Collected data

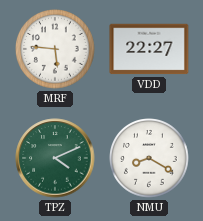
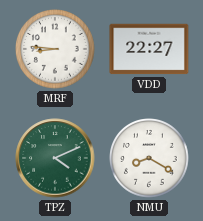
MRF: 5:46 -> 8:46
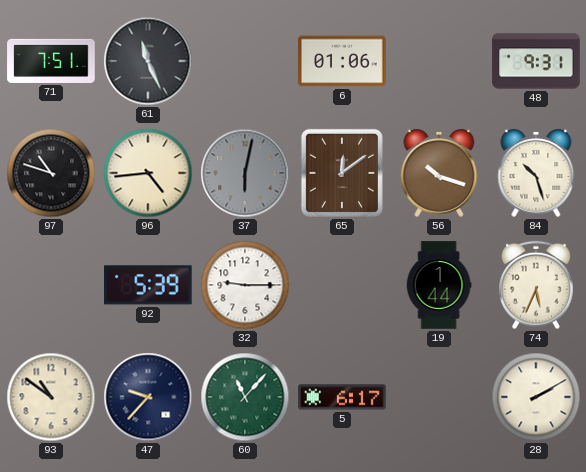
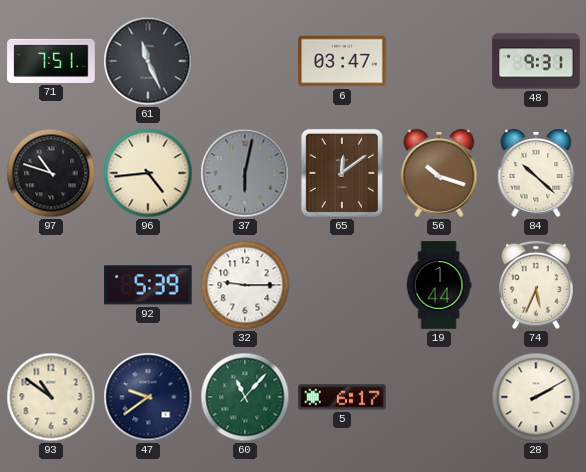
6: 01:06 -> 03:47
84: 10:27 -> 10:22
47: 9:37 -> 9:39
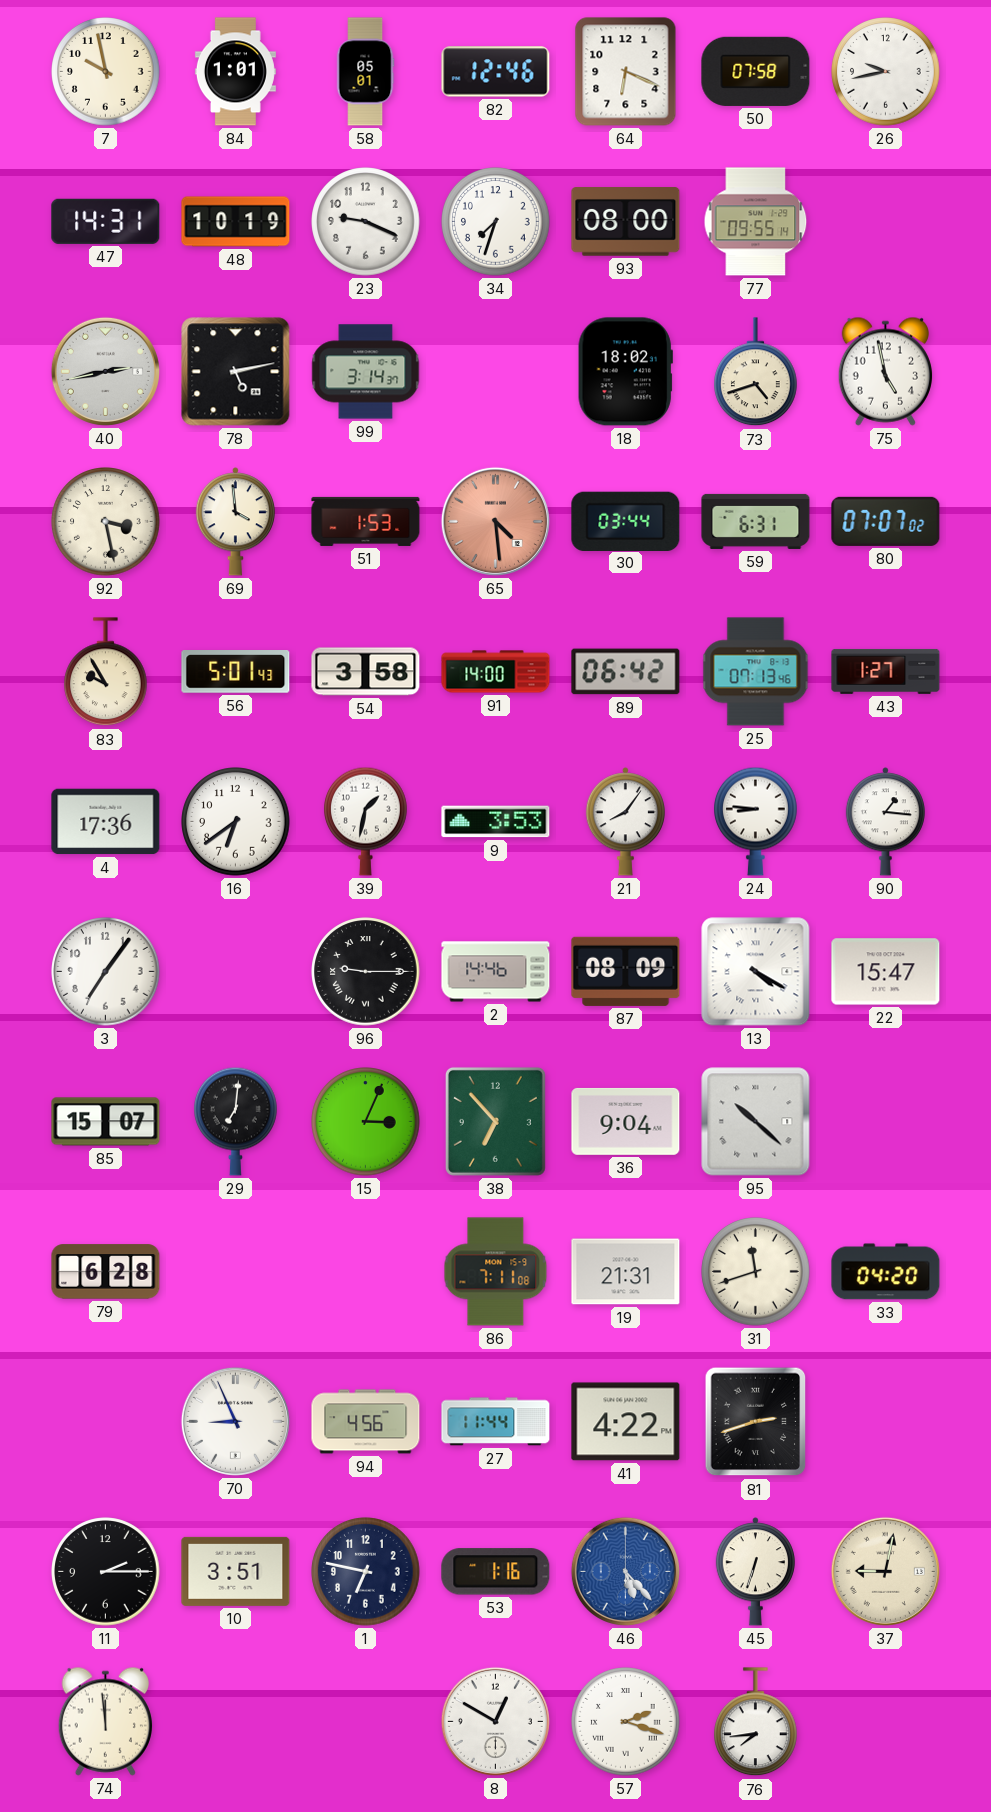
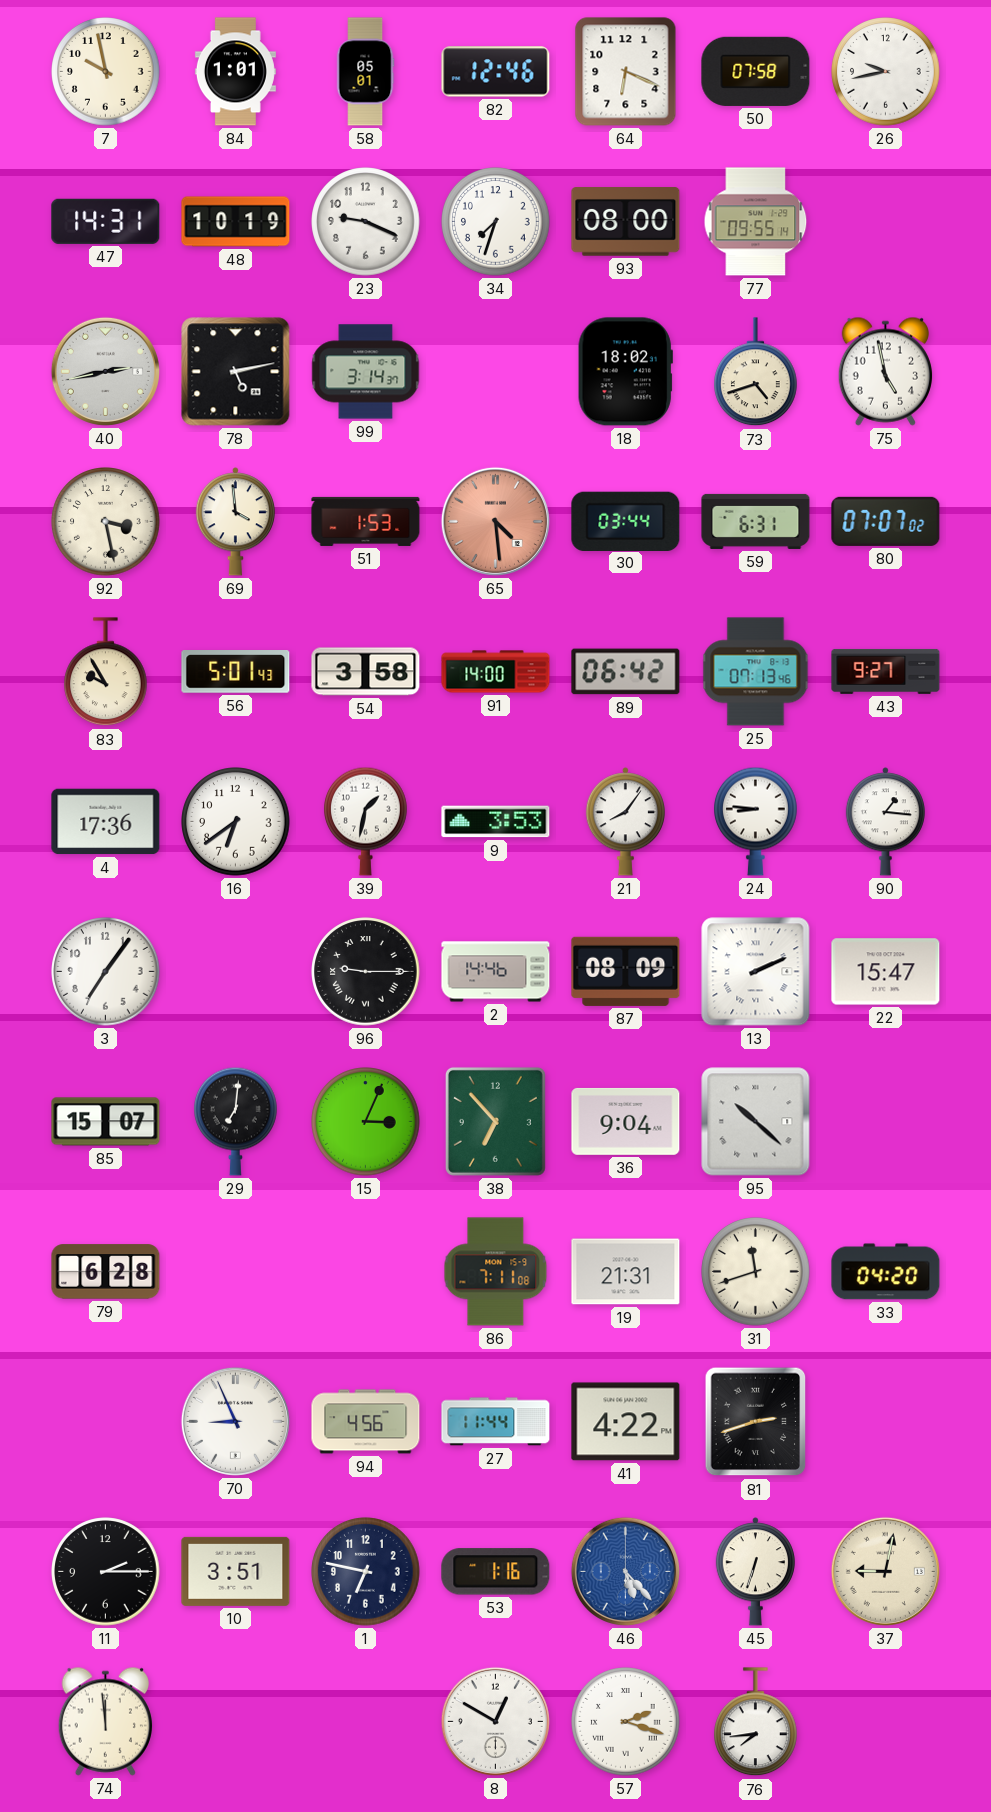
43: 1:27 -> 9:27
13: 4:20 -> 2:11
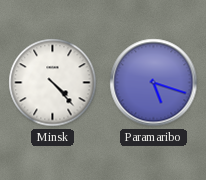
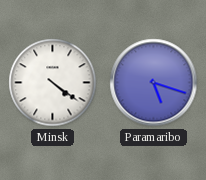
Minsk: 4:23 -> 4:21
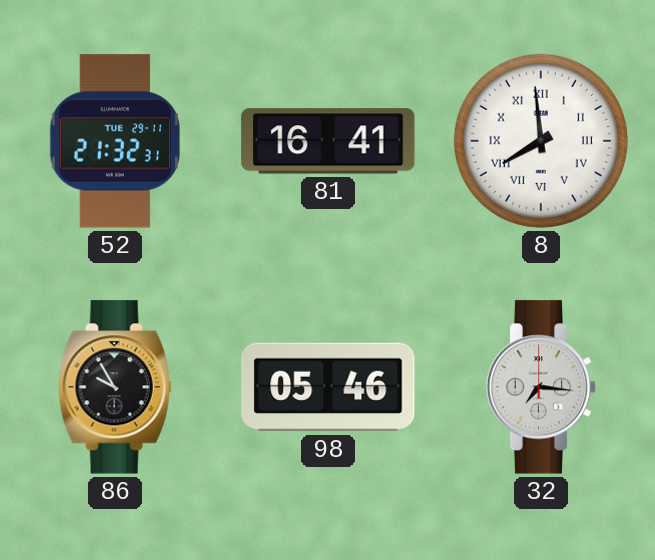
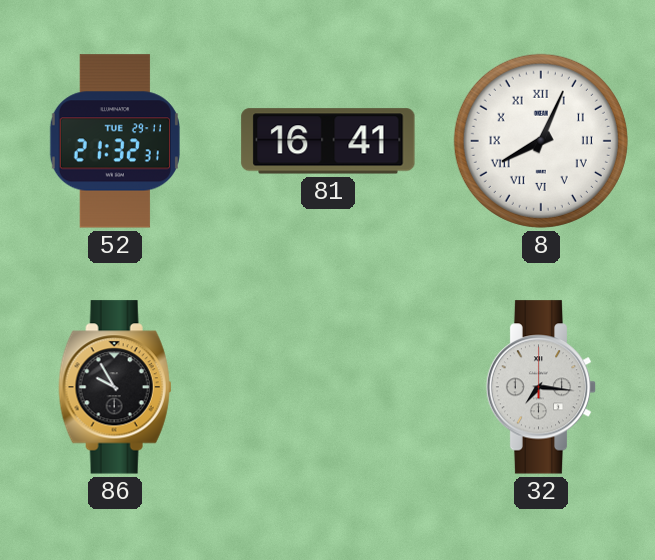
8: 7:59 -> 8:04
98: 05:46 -> none
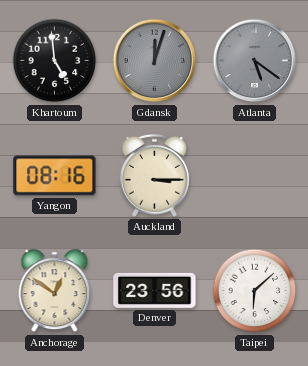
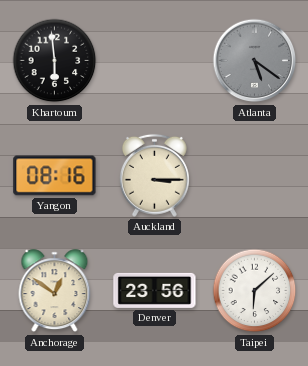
Khartoum: 4:59 -> 5:59
Gdansk: 12:03 -> none
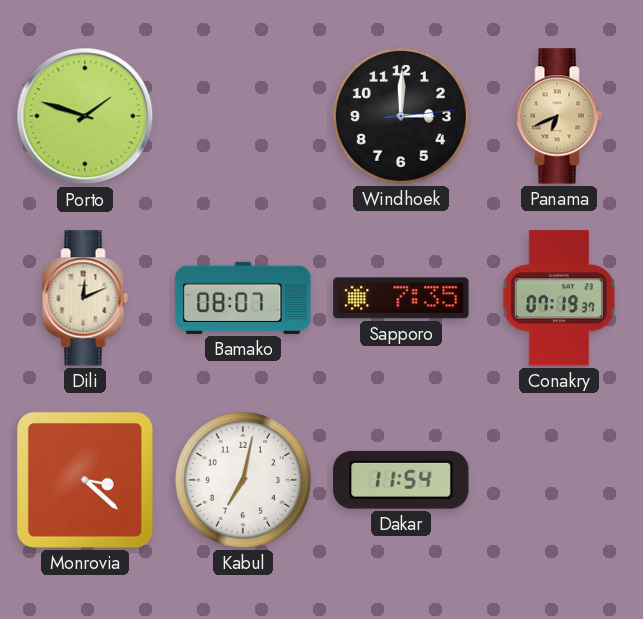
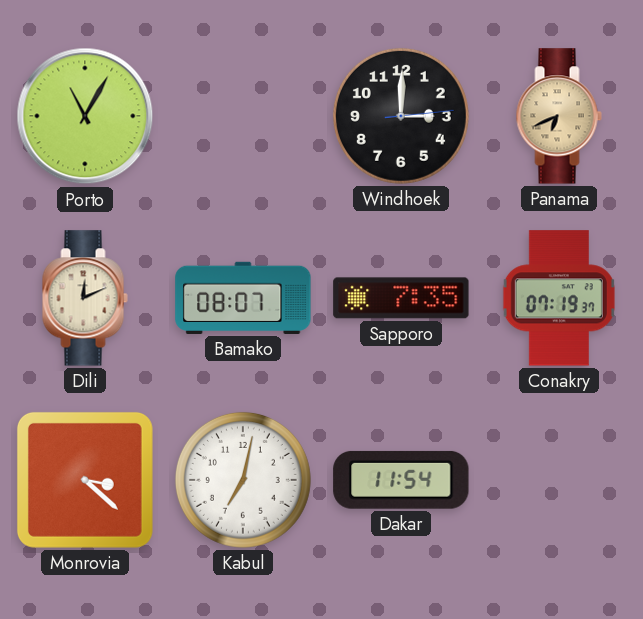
Porto: 1:48 -> 11:05
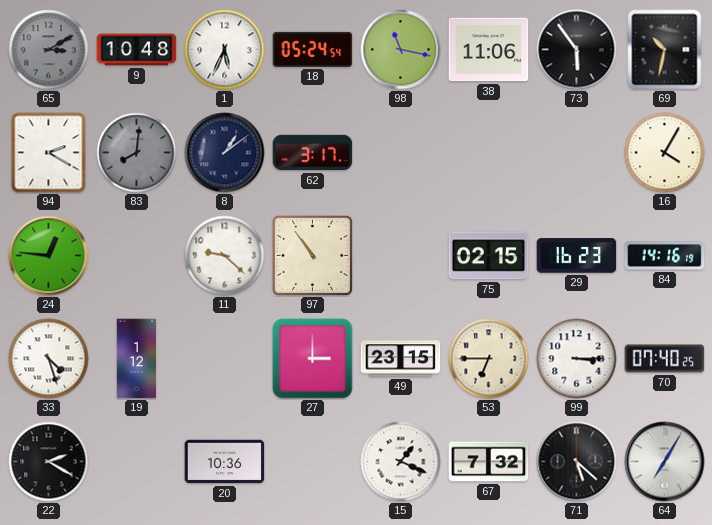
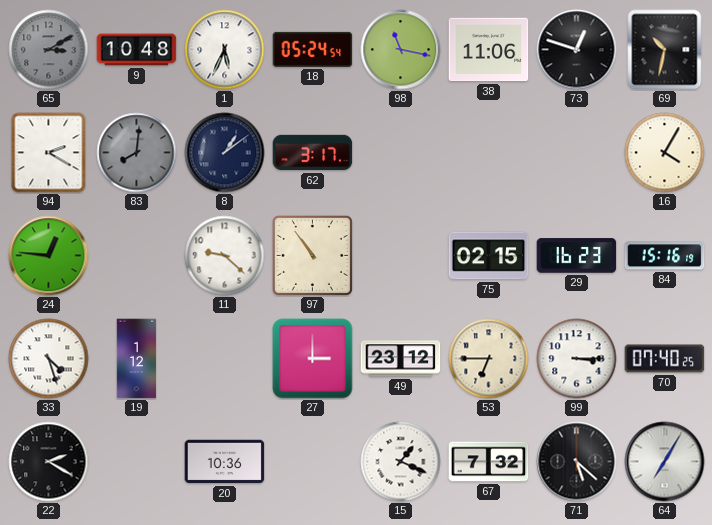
73: 5:54 -> 12:48
84: 14:16 -> 15:16
49: 23:15 -> 23:12
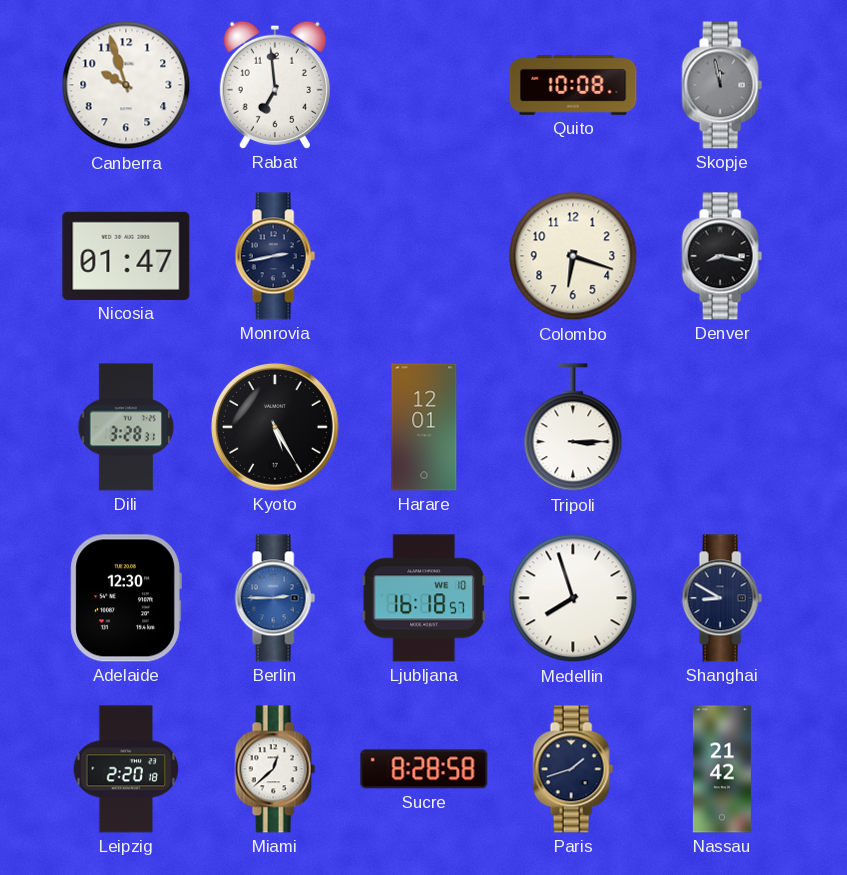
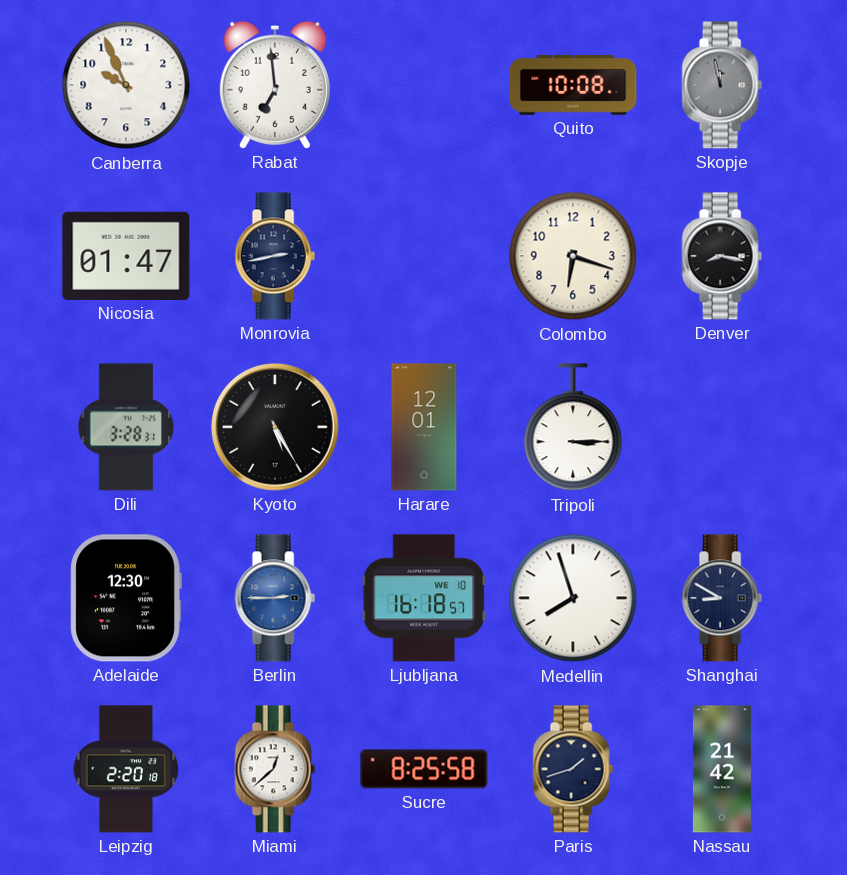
Canberra: 9:57 -> 9:56
Sucre: 8:28 -> 8:25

Exercise description:
Pull out every line that shows a clock's time changing, across all the items, and copy each one word for word. Leave the pictures out of your answer.

Exercise answer:
MRF: 5:46 -> 8:46
6: 01:06 -> 03:47
84: 10:27 -> 10:22
47: 9:37 -> 9:39
43: 1:27 -> 9:27
13: 4:20 -> 2:11
Minsk: 4:23 -> 4:21
8: 7:59 -> 8:04
98: 05:46 -> none
Khartoum: 4:59 -> 5:59
Gdansk: 12:03 -> none
Porto: 1:48 -> 11:05
73: 5:54 -> 12:48
84: 14:16 -> 15:16
49: 23:15 -> 23:12
Canberra: 9:57 -> 9:56
Sucre: 8:28 -> 8:25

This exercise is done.